[PROVIDED MATERIAL]:
-- Opening Marker --
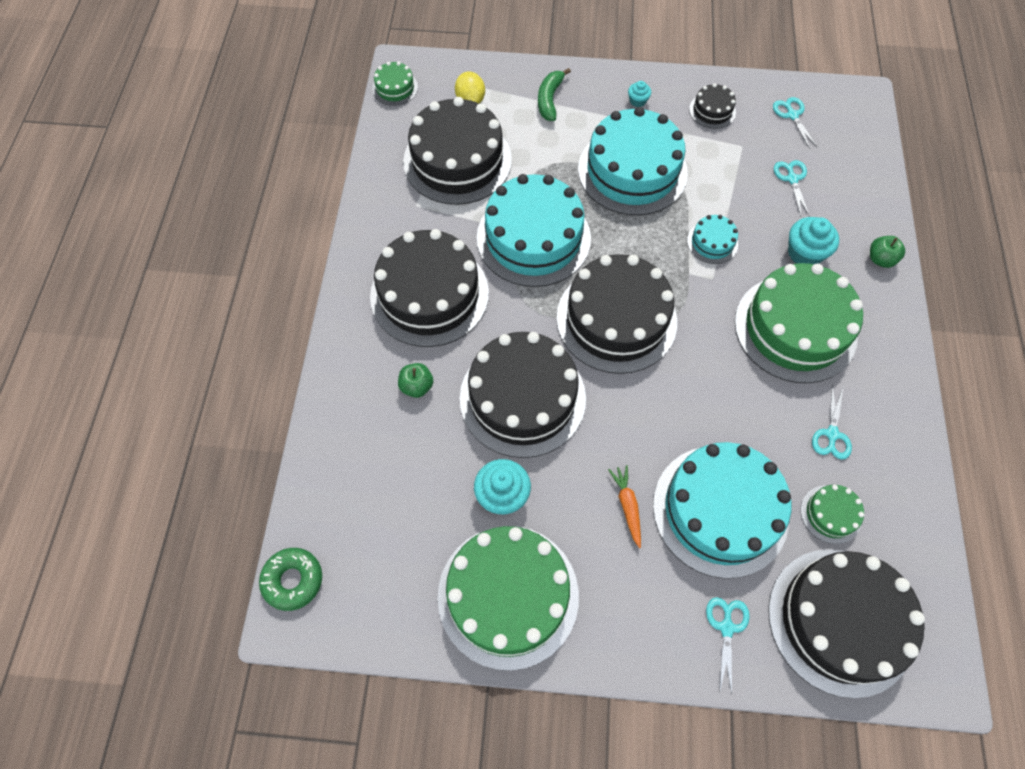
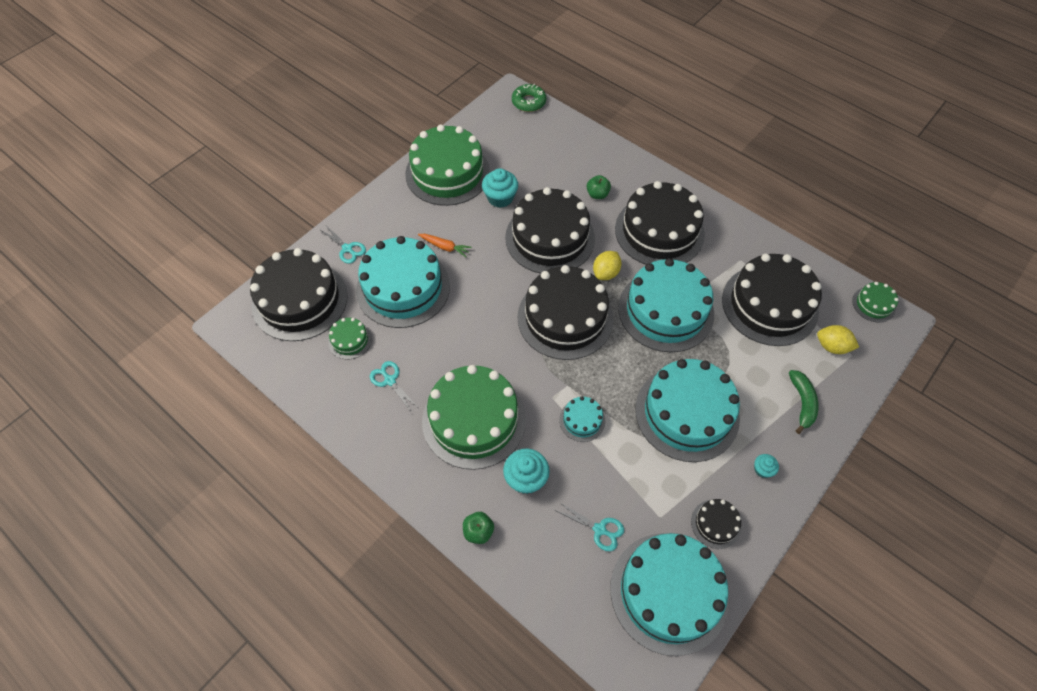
camera: 125 degrees right, 5 degrees down
(528, 314) = (605, 273): none -> yellow lemon
(550, 99) = (802, 403): green banana -> green banana turned 45 degrees clockwise
(792, 115) = (669, 592): turquoise scissors -> turquoise cake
-- Closing Marker --
For the string "degrees", return every line of the data where it appears.

camera: 125 degrees right, 5 degrees down
(550, 99) = (802, 403): green banana -> green banana turned 45 degrees clockwise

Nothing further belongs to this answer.